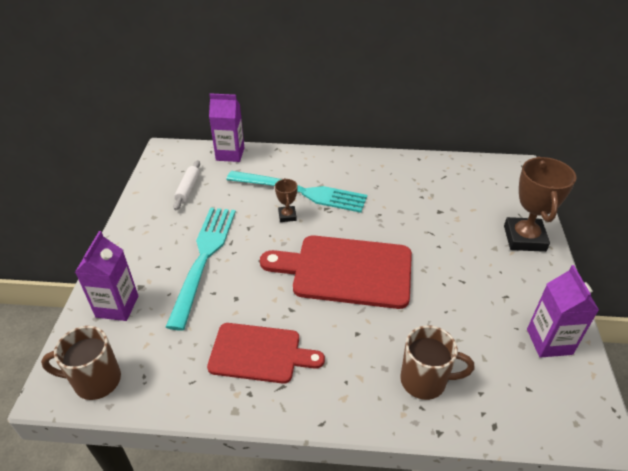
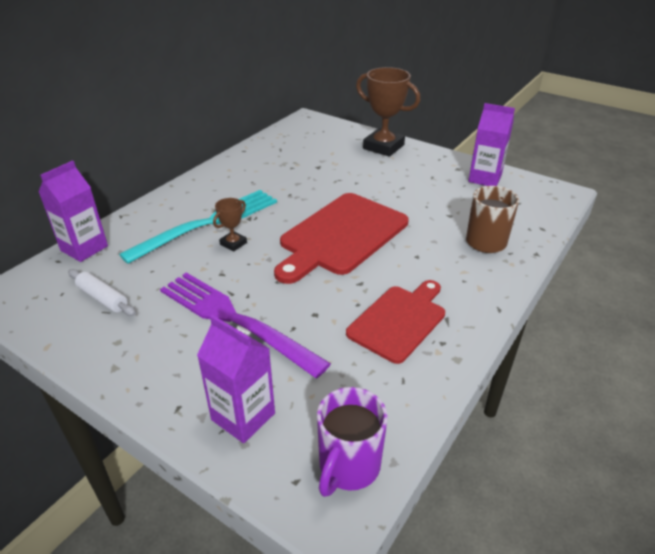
camera: 60 degrees left, 5 degrees down
(95, 381) = (348, 467): brown mug -> purple mug
(204, 258) = (234, 320): turquoise fork -> purple fork
(287, 216) = (233, 243): brown trophy -> brown trophy turned 75 degrees counterclockwise

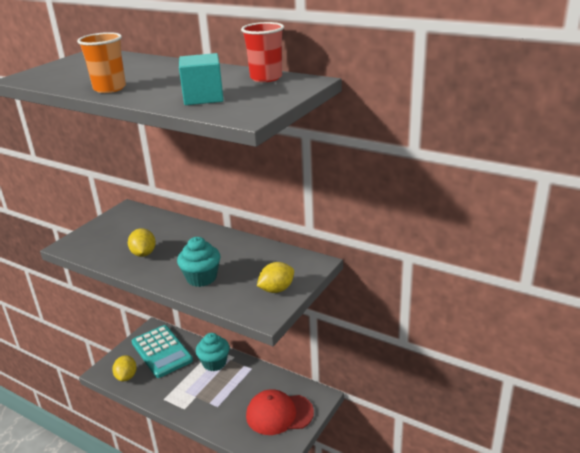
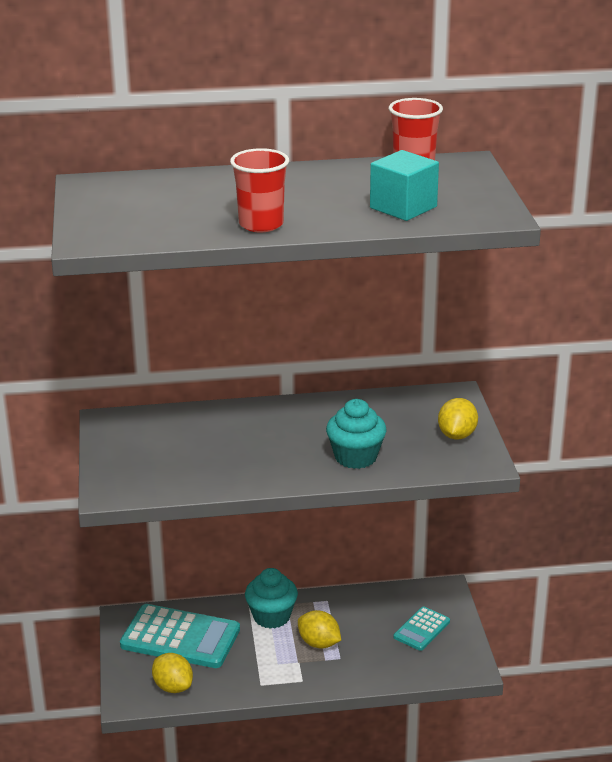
camera: 40 degrees left, 0 degrees up
(109, 88) = (261, 224): orange cup -> red cup
(143, 254) = (237, 461): yellow lemon -> yellow lemon (319, 643)
(279, 414) = (421, 629): red cap -> turquoise calculator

*PROBLEM TO WORK ON*
Could you find each line in the entries that contains the string "degrees" and copy it?

*PROBLEM SOLUTION*
camera: 60 degrees left, 5 degrees down
(287, 216) = (233, 243): brown trophy -> brown trophy turned 75 degrees counterclockwise
camera: 40 degrees left, 0 degrees up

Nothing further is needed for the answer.